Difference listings
+ + +
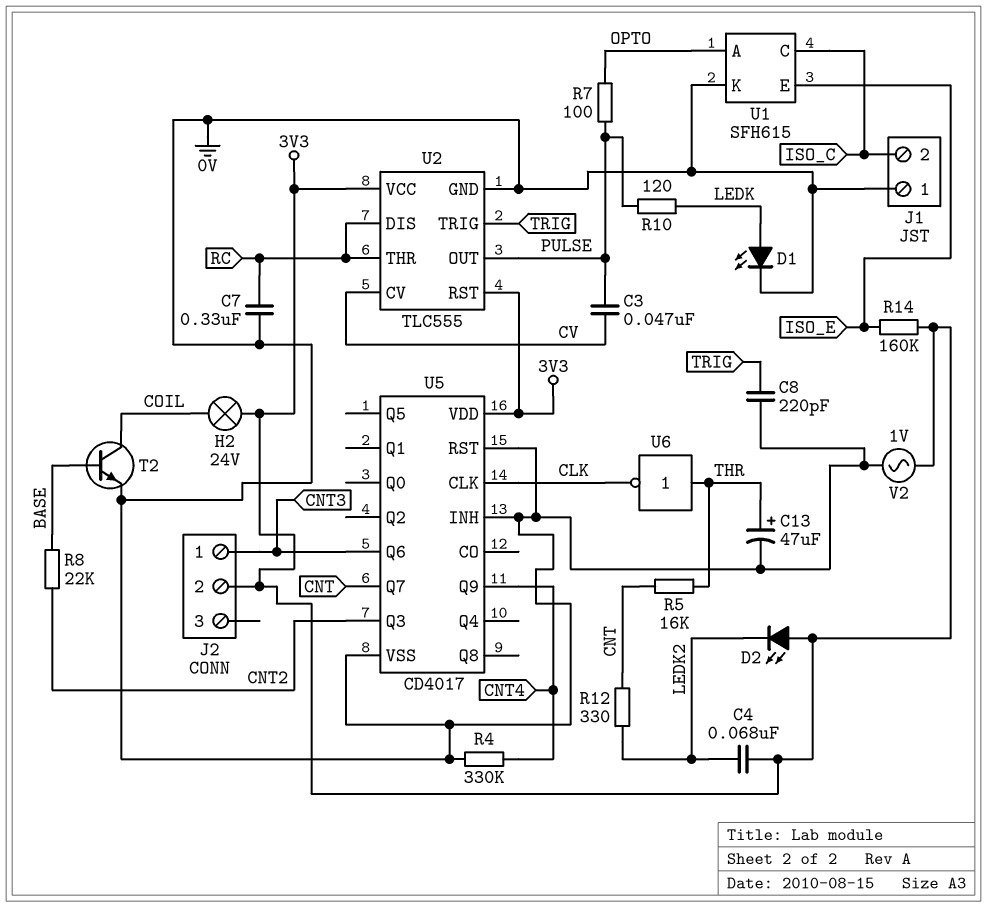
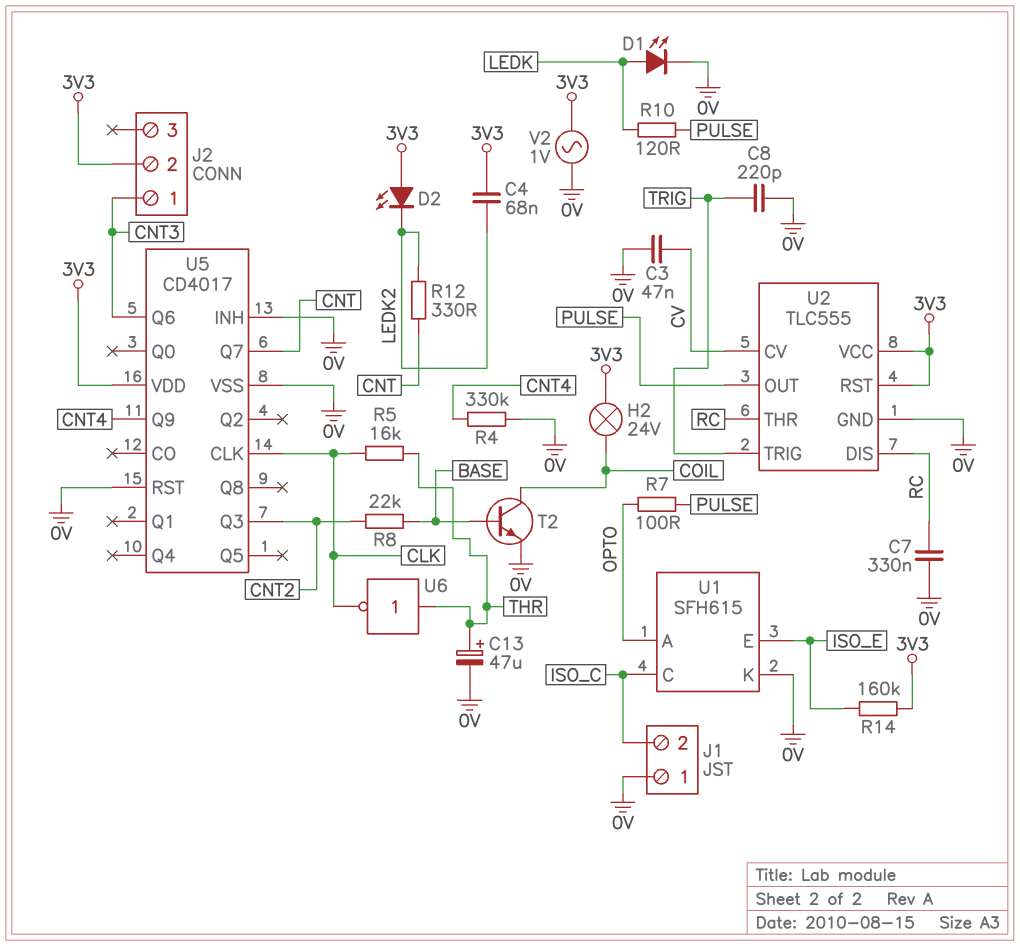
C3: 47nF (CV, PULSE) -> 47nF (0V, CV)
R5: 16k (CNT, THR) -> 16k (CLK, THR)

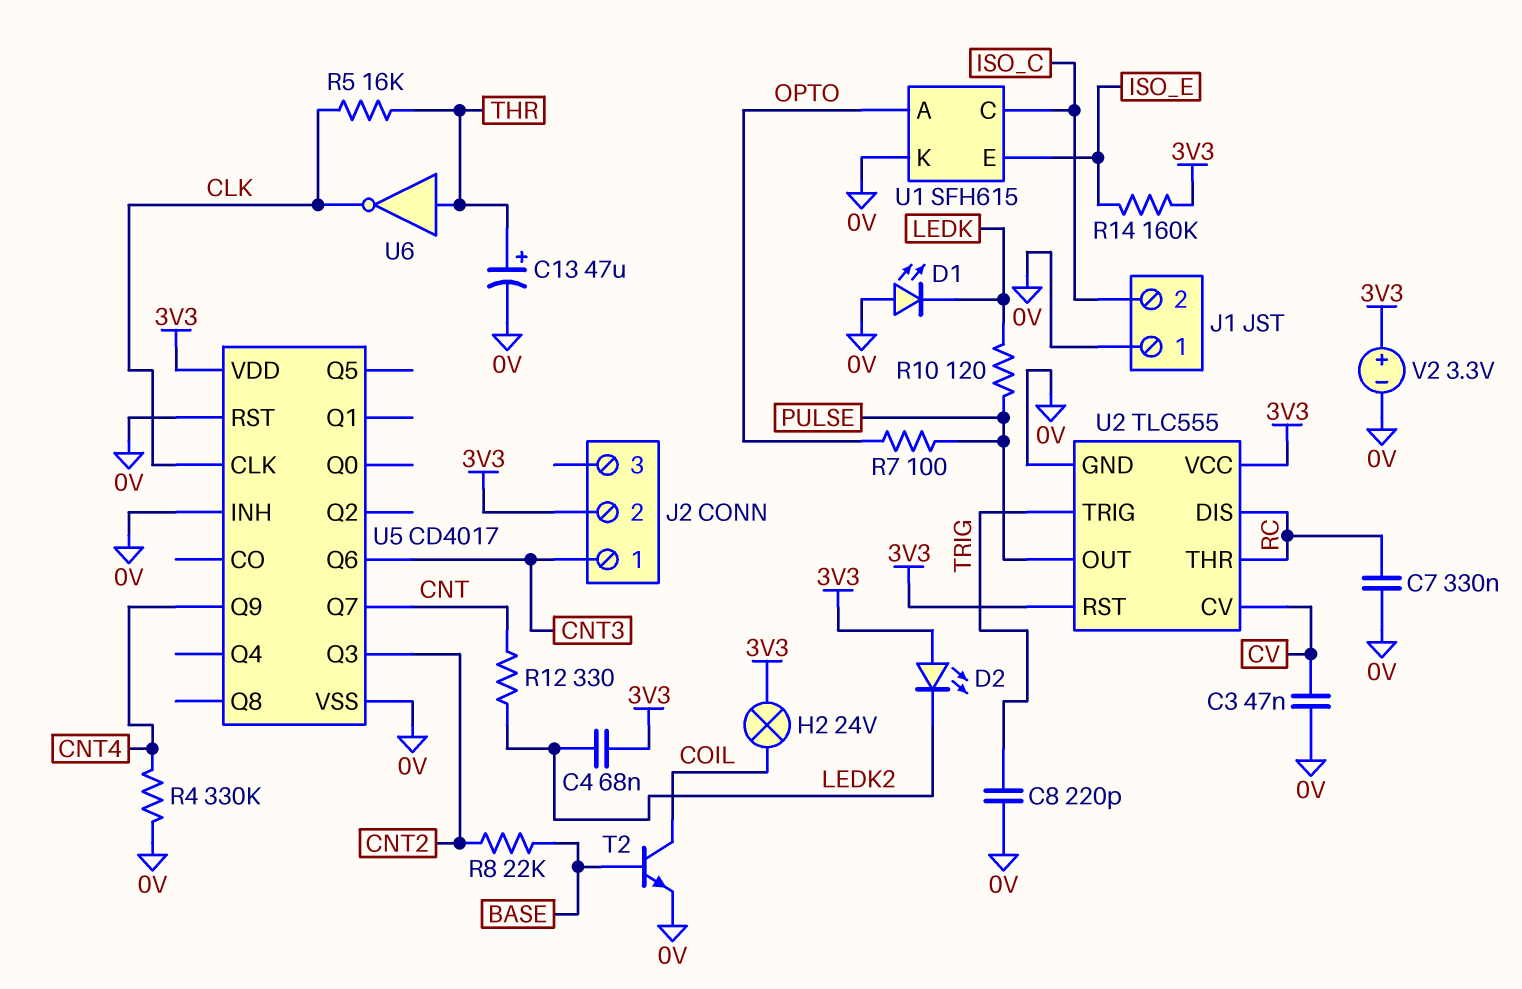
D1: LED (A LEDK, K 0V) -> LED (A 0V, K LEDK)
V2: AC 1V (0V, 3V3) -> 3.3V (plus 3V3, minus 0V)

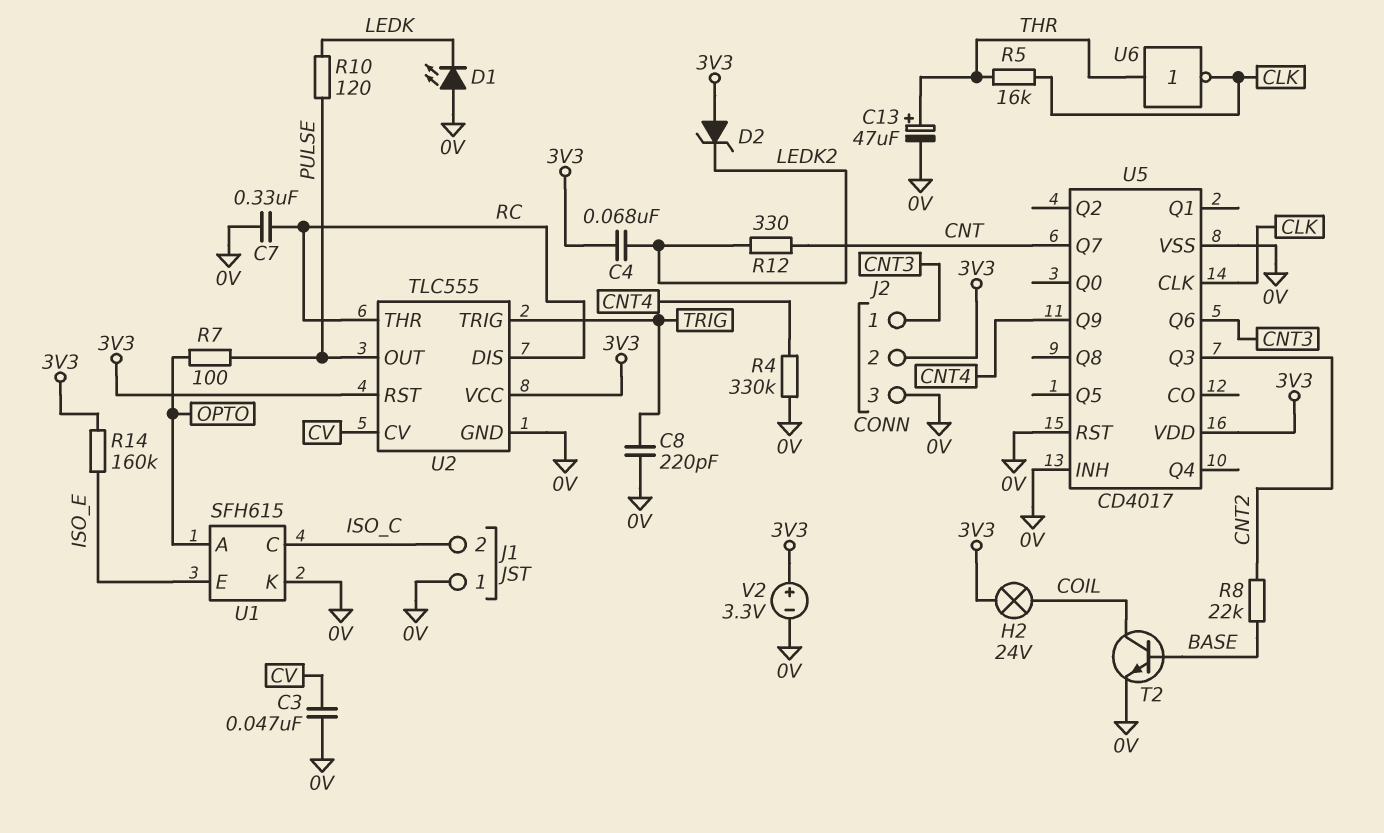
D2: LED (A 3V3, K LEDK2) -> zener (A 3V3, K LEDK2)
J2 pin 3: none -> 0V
+ + +
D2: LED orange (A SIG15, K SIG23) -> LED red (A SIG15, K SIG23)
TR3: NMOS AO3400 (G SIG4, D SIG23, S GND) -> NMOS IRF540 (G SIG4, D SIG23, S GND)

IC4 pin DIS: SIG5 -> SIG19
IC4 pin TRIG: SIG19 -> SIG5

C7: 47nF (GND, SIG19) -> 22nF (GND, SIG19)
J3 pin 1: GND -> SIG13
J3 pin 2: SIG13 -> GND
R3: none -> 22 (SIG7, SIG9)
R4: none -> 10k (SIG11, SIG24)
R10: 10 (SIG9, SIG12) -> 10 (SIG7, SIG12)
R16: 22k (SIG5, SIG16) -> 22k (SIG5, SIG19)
+ + +
> **Exercise**
If a line of the data above contains "none", copy it out.

> **Exercise solution**
J2 pin 3: none -> 0V
R3: none -> 22 (SIG7, SIG9)
R4: none -> 10k (SIG11, SIG24)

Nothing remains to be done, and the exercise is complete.